-- Supplied material follows --
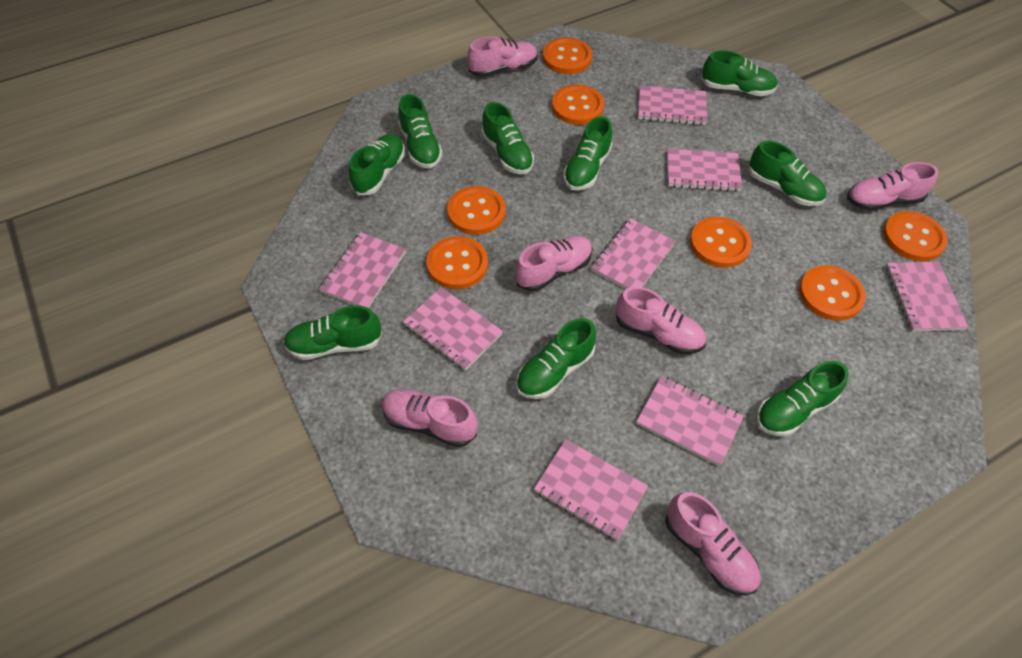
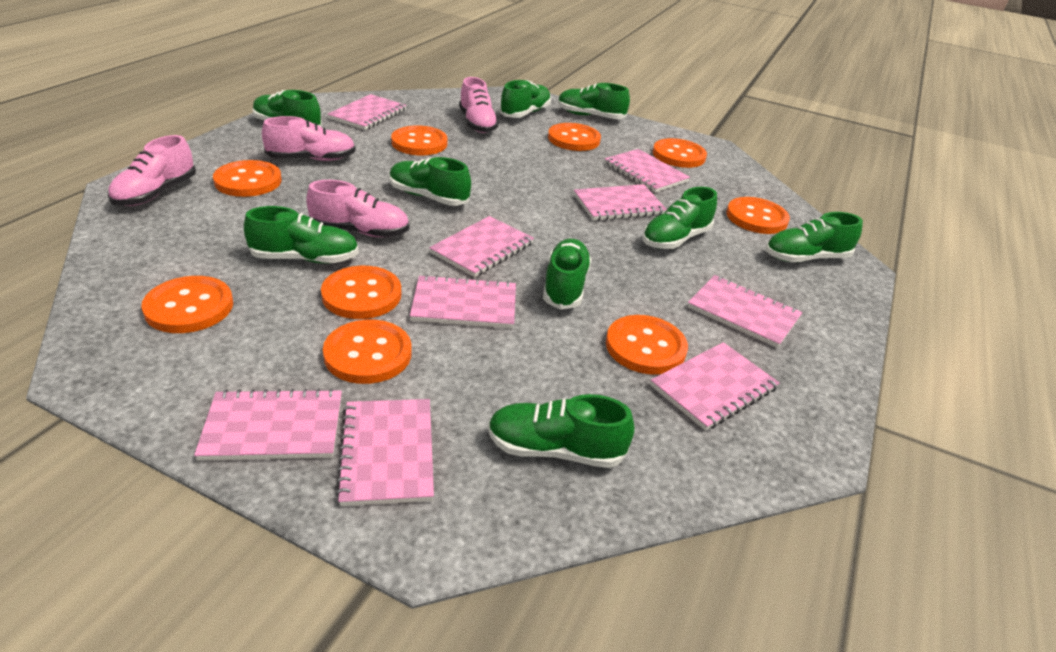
orange button: 7 -> 9
pink notebook: 8 -> 9
pink shoe: 6 -> 4

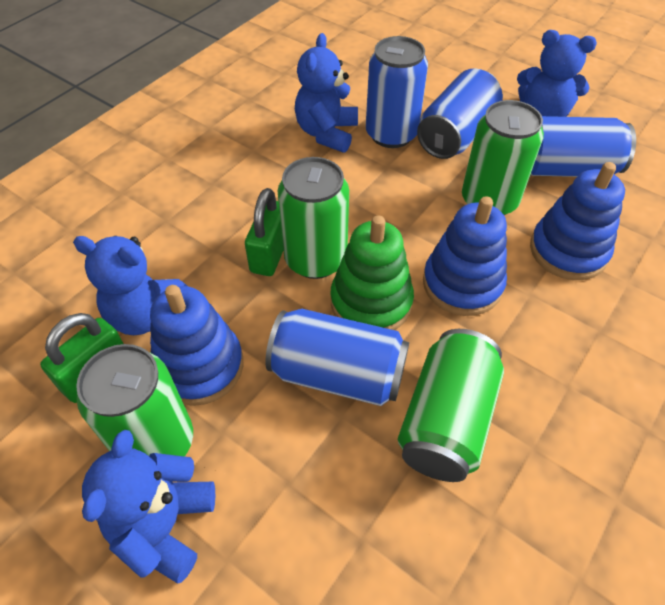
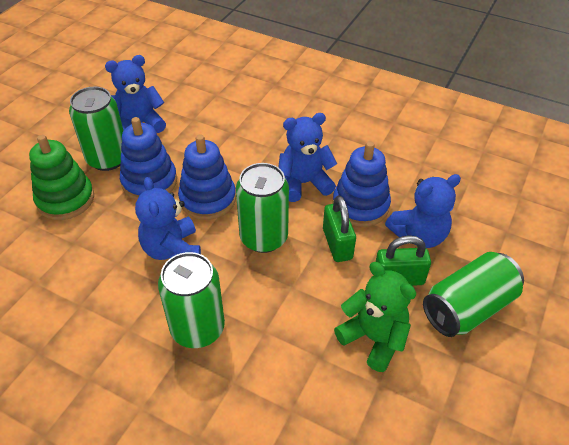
blue can: 4 -> 0
green teddy bear: 0 -> 1

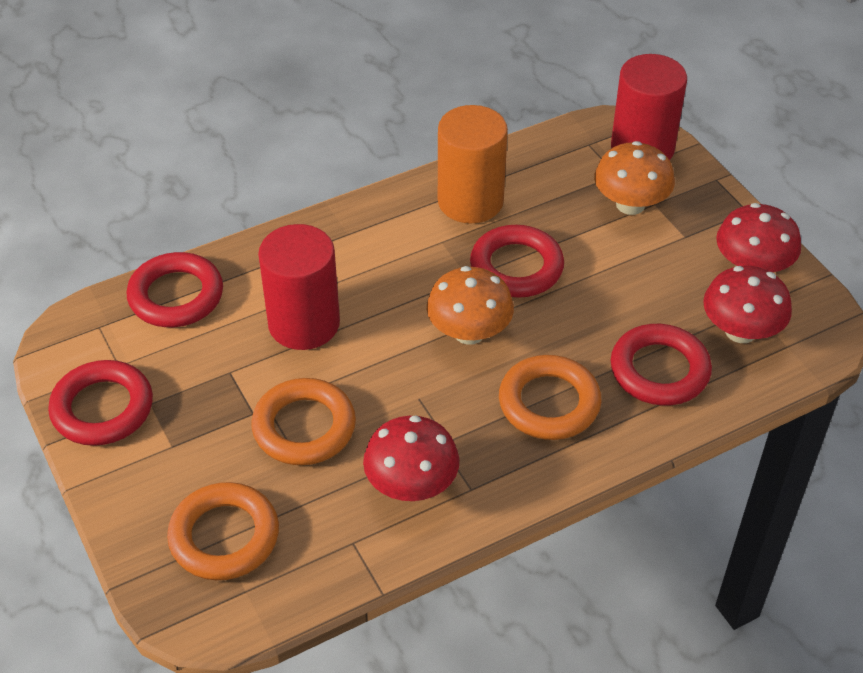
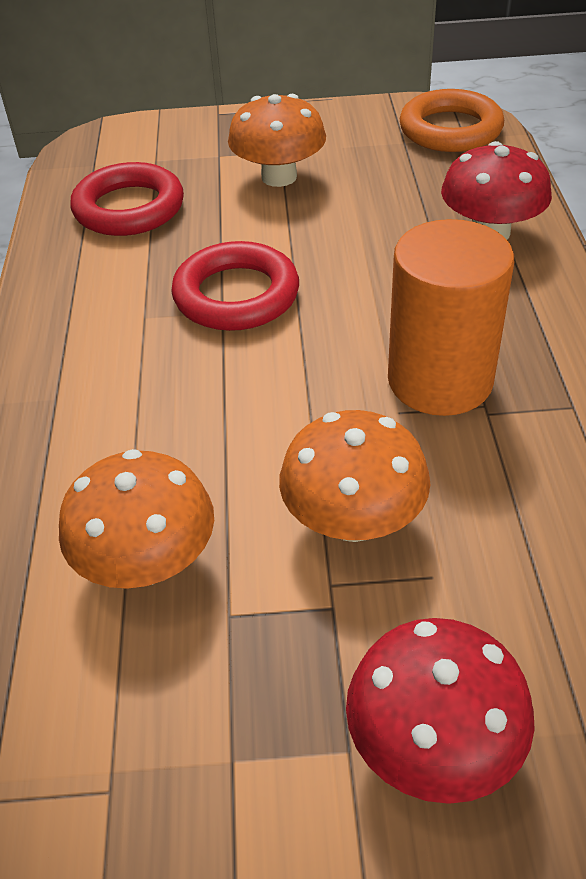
orange mushroom: 2 -> 3
orange ring: 3 -> 1
red cylinder: 2 -> 0
red mushroom: 3 -> 2
red ring: 4 -> 2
-- Supplied material concluded --
Assignment:
Please give the records again word for word, omitting all images.

Task result:
orange button: 7 -> 9
pink notebook: 8 -> 9
pink shoe: 6 -> 4

blue can: 4 -> 0
green teddy bear: 0 -> 1

orange mushroom: 2 -> 3
orange ring: 3 -> 1
red cylinder: 2 -> 0
red mushroom: 3 -> 2
red ring: 4 -> 2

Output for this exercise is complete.